_DATASET RECORDS_

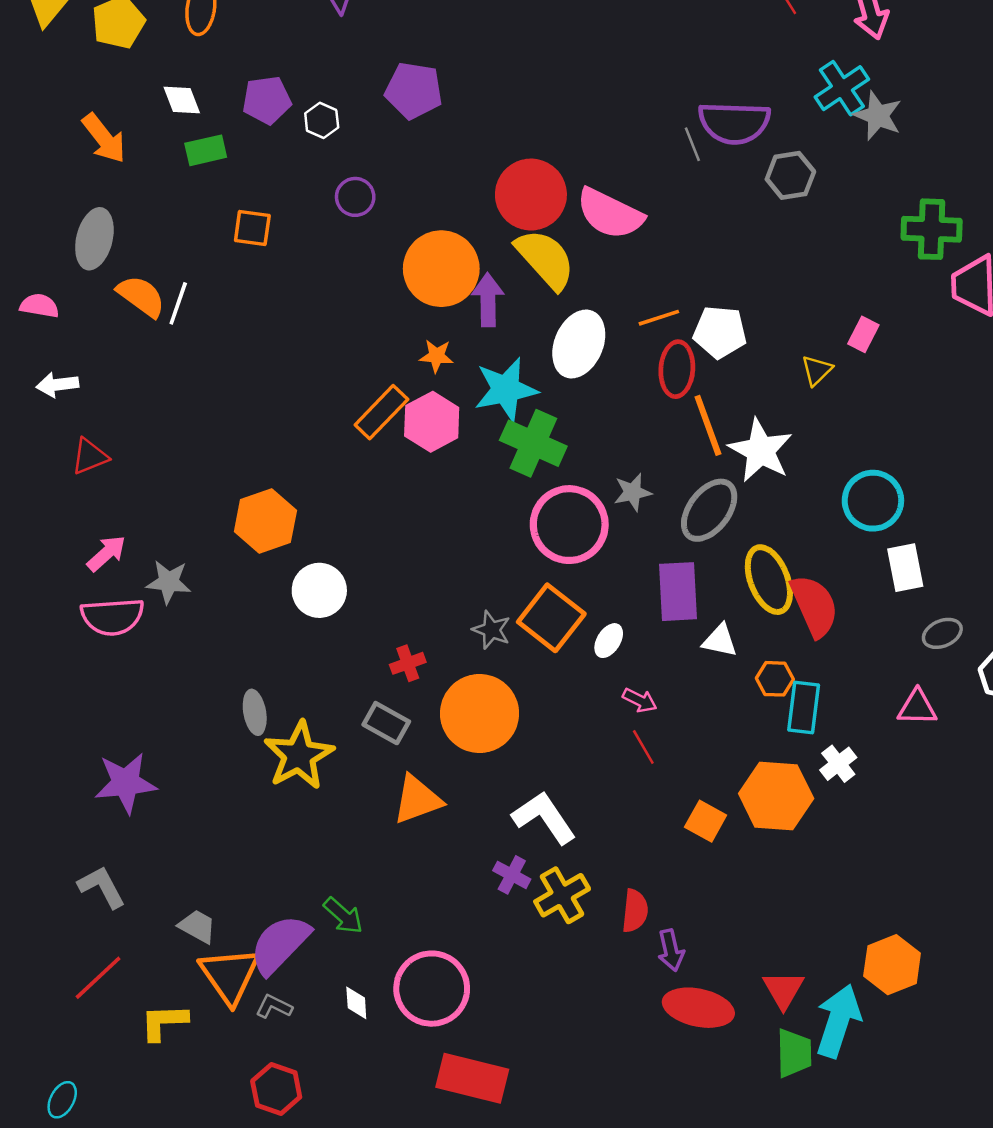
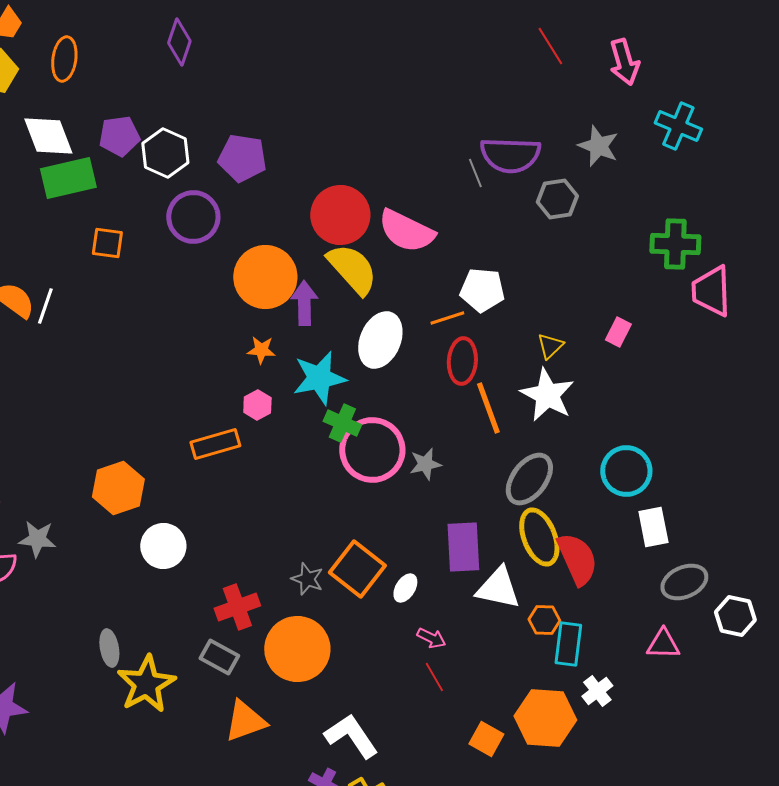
cyan cross: (842, 88) -> (678, 126), moved, turned -33
purple pentagon: (414, 90) -> (242, 158), moved
white diamond: (182, 100) -> (48, 136), size x1.6
gray star: (878, 116) -> (598, 146), moved
white hexagon: (322, 120) -> (165, 153), size x1.6
green rectangle: (206, 150) -> (68, 178), size x1.6
purple circle: (355, 197) -> (193, 217), size x1.6
white pentagon: (720, 332) -> (482, 290), moved
yellow triangle: (817, 370) -> (550, 346), moved
orange rectangle: (381, 412) -> (215, 444), moved, turned 30
pink hexagon: (432, 422) -> (257, 405), size x0.6
green cross: (533, 443) -> (342, 423), size x0.7
white star: (761, 450) -> (547, 395), moved
gray ellipse: (709, 510) -> (529, 479), moved
pink circle: (569, 525) -> (372, 450), moved
gray ellipse: (942, 633) -> (684, 582), size x1.4
white triangle: (720, 641) -> (498, 588), size x1.5
red cross: (408, 663) -> (237, 607), size x1.5

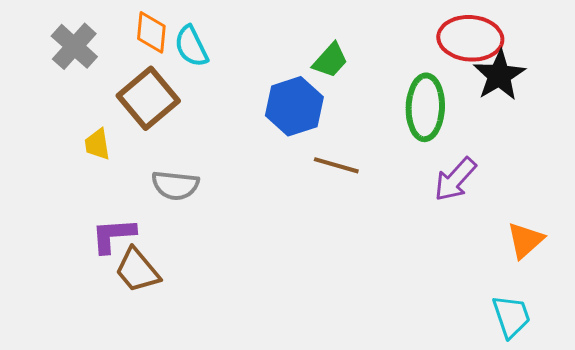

_EXERCISE DESCRIPTION_
Would you count the lines in the data that include the word "moved" and reply with only the number?

_WORKED SOLUTION_
9